Print the lines exactly. Start at the first line of the material below, end with the line that contains "camera: 25 degrees left, 5 degrees down", and skip all pictures.

Input for this task:

━━━━━━━━━━

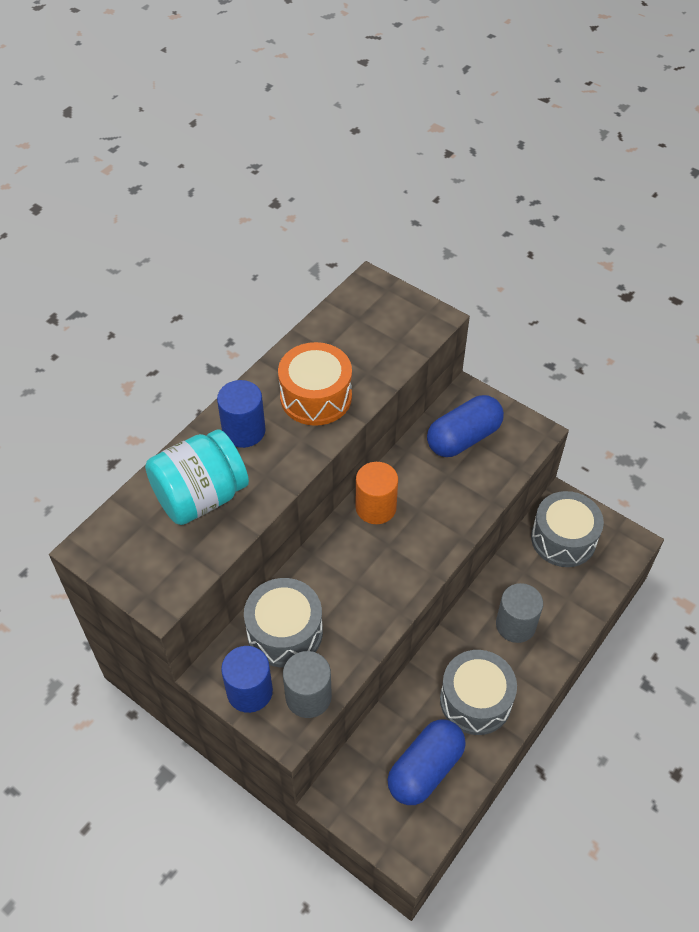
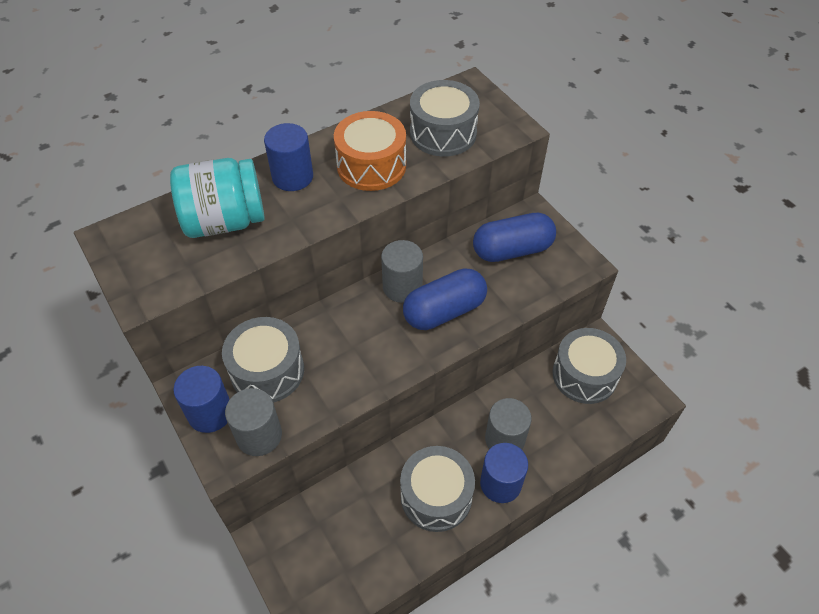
camera: 20 degrees right, 0 degrees up
(368, 343) = (443, 133): none -> grey drum
(376, 507) = (402, 287): orange cylinder -> grey cylinder
(425, 769) = (360, 544): blue capsule -> blue capsule (444, 311)
(529, 668) = (500, 483): none -> blue cylinder

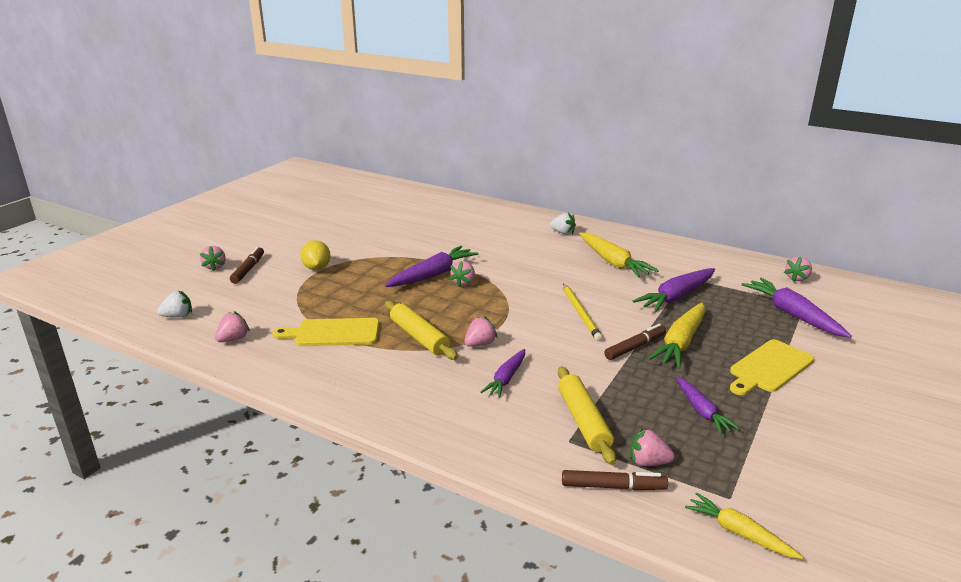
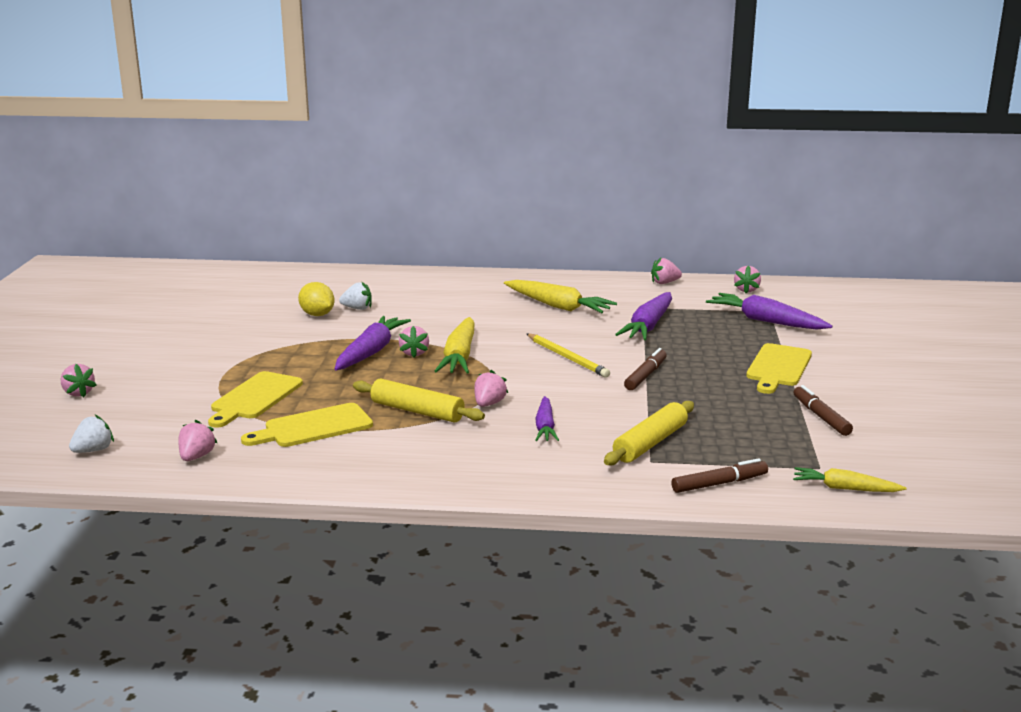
camera: 25 degrees left, 5 degrees down
(248, 269) = (129, 388): brown marker -> brown marker (821, 417)
(317, 268) = (219, 371): yellow lemon -> yellow lemon (317, 315)
(317, 297) = (254, 398): none -> yellow cutting board
(563, 233) = (478, 287): white strawberry -> white strawberry (357, 308)
(583, 421) = (650, 443): yellow rolling pin -> yellow rolling pin turned 75 degrees clockwise
(648, 462) = (733, 460): pink strawberry -> pink strawberry (664, 283)
(680, 343) = (685, 363): yellow carrot -> yellow carrot (459, 356)
(702, 411) = (747, 412): purple carrot -> none

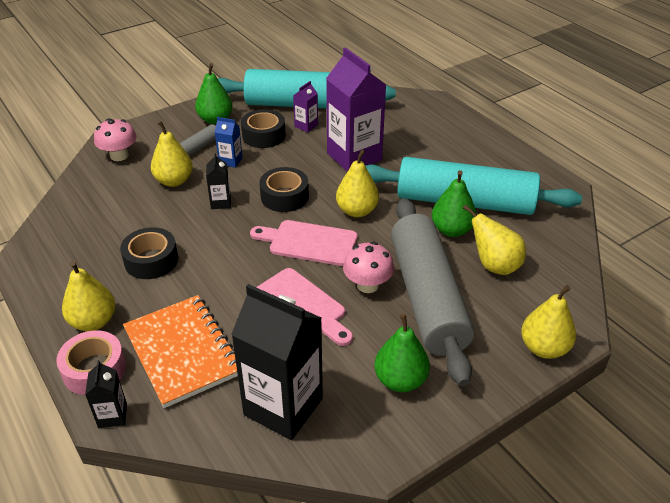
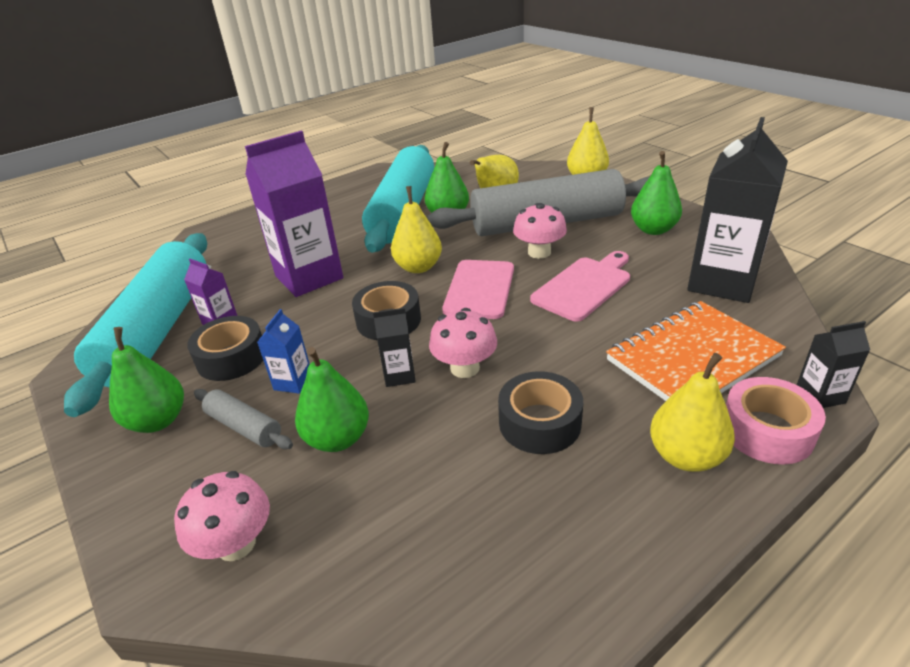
camera: 90 degrees left, 5 degrees down
(174, 181) = (338, 438): yellow pear -> green pear
(217, 231) = (465, 368): none -> pink mushroom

━━━━━━━━━━

Answer area:
camera: 20 degrees right, 0 degrees up
(368, 343) = (443, 133): none -> grey drum
(376, 507) = (402, 287): orange cylinder -> grey cylinder
(425, 769) = (360, 544): blue capsule -> blue capsule (444, 311)
(529, 668) = (500, 483): none -> blue cylinder

camera: 25 degrees left, 5 degrees down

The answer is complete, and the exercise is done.